_Your goal_. Take the data from its first line. Print each line exactly until the line containing "orange cone C1 level 1 -> none" has been printed too.

*** Opening Data shown ***

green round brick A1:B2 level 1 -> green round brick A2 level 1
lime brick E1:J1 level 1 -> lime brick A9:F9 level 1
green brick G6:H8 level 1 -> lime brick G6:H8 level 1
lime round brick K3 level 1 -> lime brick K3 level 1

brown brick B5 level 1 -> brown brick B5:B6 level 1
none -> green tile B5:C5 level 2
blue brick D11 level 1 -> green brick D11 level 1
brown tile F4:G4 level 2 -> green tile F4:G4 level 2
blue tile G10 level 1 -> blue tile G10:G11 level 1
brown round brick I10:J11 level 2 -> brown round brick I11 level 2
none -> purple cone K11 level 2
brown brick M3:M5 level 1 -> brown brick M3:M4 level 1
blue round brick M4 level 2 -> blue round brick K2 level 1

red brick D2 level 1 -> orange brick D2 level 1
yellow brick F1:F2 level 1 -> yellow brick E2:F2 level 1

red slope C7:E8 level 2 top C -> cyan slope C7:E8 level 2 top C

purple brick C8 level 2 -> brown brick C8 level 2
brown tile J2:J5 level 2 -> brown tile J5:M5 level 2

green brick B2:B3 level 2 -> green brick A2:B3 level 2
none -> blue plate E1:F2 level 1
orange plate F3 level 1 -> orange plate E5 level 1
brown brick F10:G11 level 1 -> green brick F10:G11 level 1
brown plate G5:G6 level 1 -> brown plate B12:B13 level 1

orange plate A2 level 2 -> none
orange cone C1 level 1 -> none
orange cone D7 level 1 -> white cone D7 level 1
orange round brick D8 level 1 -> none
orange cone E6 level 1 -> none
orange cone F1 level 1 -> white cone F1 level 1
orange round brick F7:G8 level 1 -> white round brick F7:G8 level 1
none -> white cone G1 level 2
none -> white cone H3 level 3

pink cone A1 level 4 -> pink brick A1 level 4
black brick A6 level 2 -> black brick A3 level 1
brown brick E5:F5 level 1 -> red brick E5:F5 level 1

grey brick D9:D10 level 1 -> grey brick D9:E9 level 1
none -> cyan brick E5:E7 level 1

*** Closing Data shown ***

_Written solution_.
green round brick A1:B2 level 1 -> green round brick A2 level 1
lime brick E1:J1 level 1 -> lime brick A9:F9 level 1
green brick G6:H8 level 1 -> lime brick G6:H8 level 1
lime round brick K3 level 1 -> lime brick K3 level 1

brown brick B5 level 1 -> brown brick B5:B6 level 1
none -> green tile B5:C5 level 2
blue brick D11 level 1 -> green brick D11 level 1
brown tile F4:G4 level 2 -> green tile F4:G4 level 2
blue tile G10 level 1 -> blue tile G10:G11 level 1
brown round brick I10:J11 level 2 -> brown round brick I11 level 2
none -> purple cone K11 level 2
brown brick M3:M5 level 1 -> brown brick M3:M4 level 1
blue round brick M4 level 2 -> blue round brick K2 level 1

red brick D2 level 1 -> orange brick D2 level 1
yellow brick F1:F2 level 1 -> yellow brick E2:F2 level 1

red slope C7:E8 level 2 top C -> cyan slope C7:E8 level 2 top C

purple brick C8 level 2 -> brown brick C8 level 2
brown tile J2:J5 level 2 -> brown tile J5:M5 level 2

green brick B2:B3 level 2 -> green brick A2:B3 level 2
none -> blue plate E1:F2 level 1
orange plate F3 level 1 -> orange plate E5 level 1
brown brick F10:G11 level 1 -> green brick F10:G11 level 1
brown plate G5:G6 level 1 -> brown plate B12:B13 level 1

orange plate A2 level 2 -> none
orange cone C1 level 1 -> none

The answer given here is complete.